> **Records for this task**:
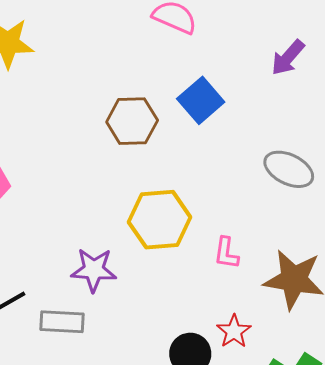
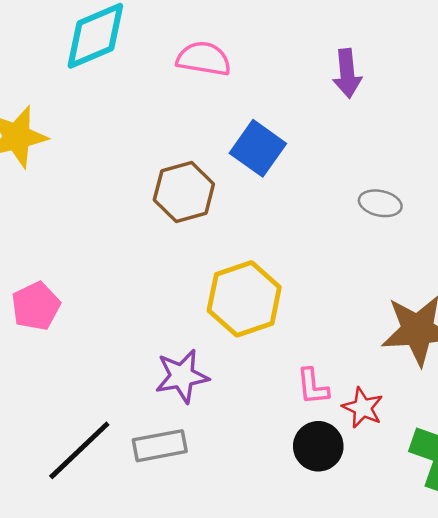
purple arrow: (288, 58) -> (347, 73), turned -33
gray ellipse: (289, 169) -> (380, 203), size x0.7
pink L-shape: (226, 253) -> (313, 387), moved

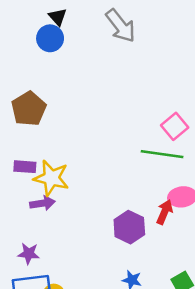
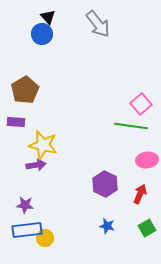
purple rectangle: (25, 167) -> (16, 122), moved
red arrow: (165, 212) -> (140, 194), moved

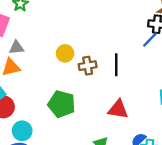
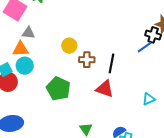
red triangle: (118, 109) -> (105, 89), moved
cyan circle: (22, 131) -> (25, 66), moved

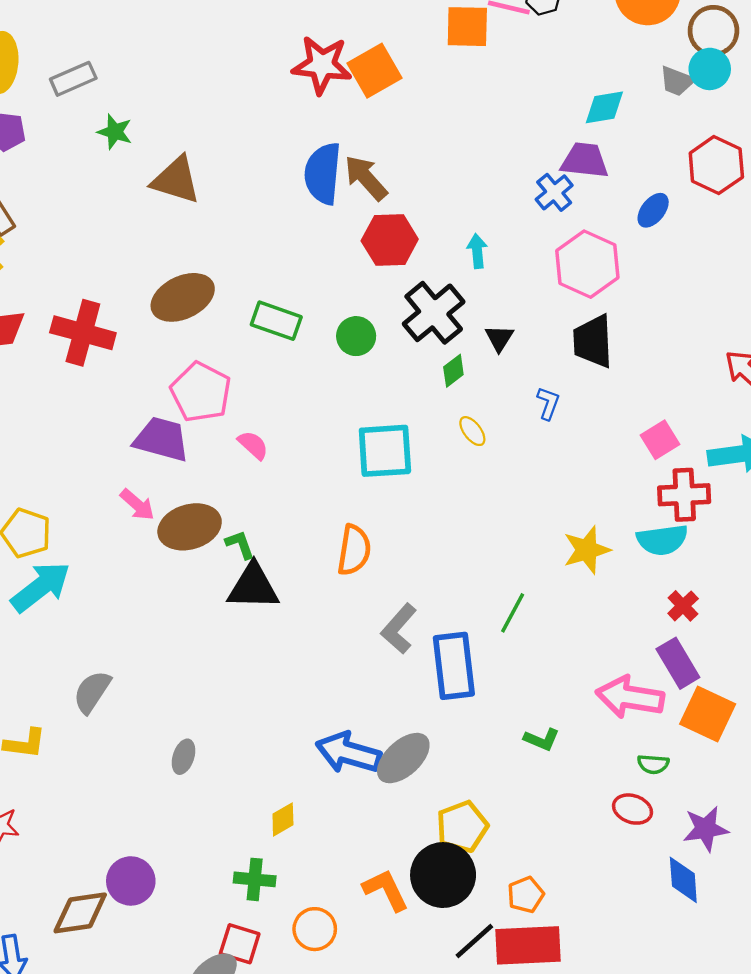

> **Work order**: Among the lines above, which hold the word "arrow"? Report each one.

> **Solution to this task**:
purple arrow: (288, 58) -> (347, 73), turned -33
red arrow: (165, 212) -> (140, 194), moved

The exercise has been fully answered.